Here is a block of records. Copy every one of them exactly.

Available data:
_ _ _ _ _ _ _
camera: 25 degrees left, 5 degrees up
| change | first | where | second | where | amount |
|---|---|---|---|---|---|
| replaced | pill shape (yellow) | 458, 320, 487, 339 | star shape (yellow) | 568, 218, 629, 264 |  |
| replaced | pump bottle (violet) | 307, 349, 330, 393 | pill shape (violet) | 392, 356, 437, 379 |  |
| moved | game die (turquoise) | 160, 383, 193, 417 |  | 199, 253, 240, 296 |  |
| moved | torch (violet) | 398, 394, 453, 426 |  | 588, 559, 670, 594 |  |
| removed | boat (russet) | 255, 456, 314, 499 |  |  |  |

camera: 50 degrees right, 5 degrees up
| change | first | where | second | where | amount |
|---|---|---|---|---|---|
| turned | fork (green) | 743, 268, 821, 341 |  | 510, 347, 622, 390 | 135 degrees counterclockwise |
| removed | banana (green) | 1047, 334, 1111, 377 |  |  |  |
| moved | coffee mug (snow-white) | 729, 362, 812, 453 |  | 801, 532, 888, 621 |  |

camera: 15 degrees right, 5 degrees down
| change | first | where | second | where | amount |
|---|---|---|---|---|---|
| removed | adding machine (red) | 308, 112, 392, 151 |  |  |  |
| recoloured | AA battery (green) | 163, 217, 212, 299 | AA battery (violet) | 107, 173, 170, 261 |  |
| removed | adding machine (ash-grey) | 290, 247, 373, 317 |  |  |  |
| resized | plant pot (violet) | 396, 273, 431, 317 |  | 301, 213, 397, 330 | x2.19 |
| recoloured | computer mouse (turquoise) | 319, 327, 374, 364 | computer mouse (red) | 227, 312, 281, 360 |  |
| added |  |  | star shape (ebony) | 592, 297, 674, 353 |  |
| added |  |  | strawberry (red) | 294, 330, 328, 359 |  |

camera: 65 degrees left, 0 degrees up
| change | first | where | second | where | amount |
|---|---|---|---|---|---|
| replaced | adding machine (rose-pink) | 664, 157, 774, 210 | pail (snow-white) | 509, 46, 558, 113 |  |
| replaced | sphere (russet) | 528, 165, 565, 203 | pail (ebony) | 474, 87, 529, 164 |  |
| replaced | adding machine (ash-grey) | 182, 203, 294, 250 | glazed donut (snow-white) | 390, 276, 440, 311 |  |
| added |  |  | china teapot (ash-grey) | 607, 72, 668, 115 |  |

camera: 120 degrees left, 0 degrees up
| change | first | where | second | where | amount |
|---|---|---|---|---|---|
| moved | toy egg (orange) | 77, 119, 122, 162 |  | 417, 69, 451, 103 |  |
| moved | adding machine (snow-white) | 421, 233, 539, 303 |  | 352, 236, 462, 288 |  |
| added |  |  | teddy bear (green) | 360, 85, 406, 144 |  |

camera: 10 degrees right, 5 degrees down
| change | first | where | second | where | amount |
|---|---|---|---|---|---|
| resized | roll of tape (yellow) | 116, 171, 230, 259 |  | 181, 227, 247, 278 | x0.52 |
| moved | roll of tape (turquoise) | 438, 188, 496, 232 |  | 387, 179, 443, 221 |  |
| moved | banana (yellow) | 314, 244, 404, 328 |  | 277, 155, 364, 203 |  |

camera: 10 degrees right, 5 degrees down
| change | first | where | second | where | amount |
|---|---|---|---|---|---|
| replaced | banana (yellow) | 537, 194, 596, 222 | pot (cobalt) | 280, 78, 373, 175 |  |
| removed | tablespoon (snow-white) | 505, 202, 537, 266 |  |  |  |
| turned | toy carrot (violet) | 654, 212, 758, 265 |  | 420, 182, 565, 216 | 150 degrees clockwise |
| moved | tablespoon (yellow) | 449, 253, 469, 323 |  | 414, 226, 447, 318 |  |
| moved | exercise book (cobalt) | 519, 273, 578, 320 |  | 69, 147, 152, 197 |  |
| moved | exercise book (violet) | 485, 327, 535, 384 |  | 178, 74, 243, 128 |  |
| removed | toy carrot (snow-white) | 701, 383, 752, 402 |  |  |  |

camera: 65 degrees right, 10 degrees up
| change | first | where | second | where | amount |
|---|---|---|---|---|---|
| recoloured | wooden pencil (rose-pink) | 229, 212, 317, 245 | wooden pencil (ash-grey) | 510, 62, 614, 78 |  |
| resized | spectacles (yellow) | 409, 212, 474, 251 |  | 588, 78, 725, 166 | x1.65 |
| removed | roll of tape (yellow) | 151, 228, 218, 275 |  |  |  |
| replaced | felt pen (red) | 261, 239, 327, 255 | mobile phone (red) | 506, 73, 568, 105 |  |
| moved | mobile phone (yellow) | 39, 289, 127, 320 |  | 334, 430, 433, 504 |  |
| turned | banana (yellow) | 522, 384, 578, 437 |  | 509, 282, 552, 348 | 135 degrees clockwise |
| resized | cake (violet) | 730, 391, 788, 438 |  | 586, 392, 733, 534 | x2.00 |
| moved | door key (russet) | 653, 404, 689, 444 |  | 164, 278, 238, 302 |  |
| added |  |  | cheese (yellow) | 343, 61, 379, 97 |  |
_ _ _ _ _ _ _
Output for this task:
camera: 25 degrees left, 5 degrees up
| change | first | where | second | where | amount |
|---|---|---|---|---|---|
| replaced | pill shape (yellow) | 458, 320, 487, 339 | star shape (yellow) | 568, 218, 629, 264 |  |
| replaced | pump bottle (violet) | 307, 349, 330, 393 | pill shape (violet) | 392, 356, 437, 379 |  |
| moved | game die (turquoise) | 160, 383, 193, 417 |  | 199, 253, 240, 296 |  |
| moved | torch (violet) | 398, 394, 453, 426 |  | 588, 559, 670, 594 |  |
| removed | boat (russet) | 255, 456, 314, 499 |  |  |  |

camera: 50 degrees right, 5 degrees up
| change | first | where | second | where | amount |
|---|---|---|---|---|---|
| turned | fork (green) | 743, 268, 821, 341 |  | 510, 347, 622, 390 | 135 degrees counterclockwise |
| removed | banana (green) | 1047, 334, 1111, 377 |  |  |  |
| moved | coffee mug (snow-white) | 729, 362, 812, 453 |  | 801, 532, 888, 621 |  |

camera: 15 degrees right, 5 degrees down
| change | first | where | second | where | amount |
|---|---|---|---|---|---|
| removed | adding machine (red) | 308, 112, 392, 151 |  |  |  |
| recoloured | AA battery (green) | 163, 217, 212, 299 | AA battery (violet) | 107, 173, 170, 261 |  |
| removed | adding machine (ash-grey) | 290, 247, 373, 317 |  |  |  |
| resized | plant pot (violet) | 396, 273, 431, 317 |  | 301, 213, 397, 330 | x2.19 |
| recoloured | computer mouse (turquoise) | 319, 327, 374, 364 | computer mouse (red) | 227, 312, 281, 360 |  |
| added |  |  | star shape (ebony) | 592, 297, 674, 353 |  |
| added |  |  | strawberry (red) | 294, 330, 328, 359 |  |

camera: 65 degrees left, 0 degrees up
| change | first | where | second | where | amount |
|---|---|---|---|---|---|
| replaced | adding machine (rose-pink) | 664, 157, 774, 210 | pail (snow-white) | 509, 46, 558, 113 |  |
| replaced | sphere (russet) | 528, 165, 565, 203 | pail (ebony) | 474, 87, 529, 164 |  |
| replaced | adding machine (ash-grey) | 182, 203, 294, 250 | glazed donut (snow-white) | 390, 276, 440, 311 |  |
| added |  |  | china teapot (ash-grey) | 607, 72, 668, 115 |  |

camera: 120 degrees left, 0 degrees up
| change | first | where | second | where | amount |
|---|---|---|---|---|---|
| moved | toy egg (orange) | 77, 119, 122, 162 |  | 417, 69, 451, 103 |  |
| moved | adding machine (snow-white) | 421, 233, 539, 303 |  | 352, 236, 462, 288 |  |
| added |  |  | teddy bear (green) | 360, 85, 406, 144 |  |

camera: 10 degrees right, 5 degrees down
| change | first | where | second | where | amount |
|---|---|---|---|---|---|
| resized | roll of tape (yellow) | 116, 171, 230, 259 |  | 181, 227, 247, 278 | x0.52 |
| moved | roll of tape (turquoise) | 438, 188, 496, 232 |  | 387, 179, 443, 221 |  |
| moved | banana (yellow) | 314, 244, 404, 328 |  | 277, 155, 364, 203 |  |

camera: 10 degrees right, 5 degrees down
| change | first | where | second | where | amount |
|---|---|---|---|---|---|
| replaced | banana (yellow) | 537, 194, 596, 222 | pot (cobalt) | 280, 78, 373, 175 |  |
| removed | tablespoon (snow-white) | 505, 202, 537, 266 |  |  |  |
| turned | toy carrot (violet) | 654, 212, 758, 265 |  | 420, 182, 565, 216 | 150 degrees clockwise |
| moved | tablespoon (yellow) | 449, 253, 469, 323 |  | 414, 226, 447, 318 |  |
| moved | exercise book (cobalt) | 519, 273, 578, 320 |  | 69, 147, 152, 197 |  |
| moved | exercise book (violet) | 485, 327, 535, 384 |  | 178, 74, 243, 128 |  |
| removed | toy carrot (snow-white) | 701, 383, 752, 402 |  |  |  |

camera: 65 degrees right, 10 degrees up
| change | first | where | second | where | amount |
|---|---|---|---|---|---|
| recoloured | wooden pencil (rose-pink) | 229, 212, 317, 245 | wooden pencil (ash-grey) | 510, 62, 614, 78 |  |
| resized | spectacles (yellow) | 409, 212, 474, 251 |  | 588, 78, 725, 166 | x1.65 |
| removed | roll of tape (yellow) | 151, 228, 218, 275 |  |  |  |
| replaced | felt pen (red) | 261, 239, 327, 255 | mobile phone (red) | 506, 73, 568, 105 |  |
| moved | mobile phone (yellow) | 39, 289, 127, 320 |  | 334, 430, 433, 504 |  |
| turned | banana (yellow) | 522, 384, 578, 437 |  | 509, 282, 552, 348 | 135 degrees clockwise |
| resized | cake (violet) | 730, 391, 788, 438 |  | 586, 392, 733, 534 | x2.00 |
| moved | door key (russet) | 653, 404, 689, 444 |  | 164, 278, 238, 302 |  |
| added |  |  | cheese (yellow) | 343, 61, 379, 97 |  |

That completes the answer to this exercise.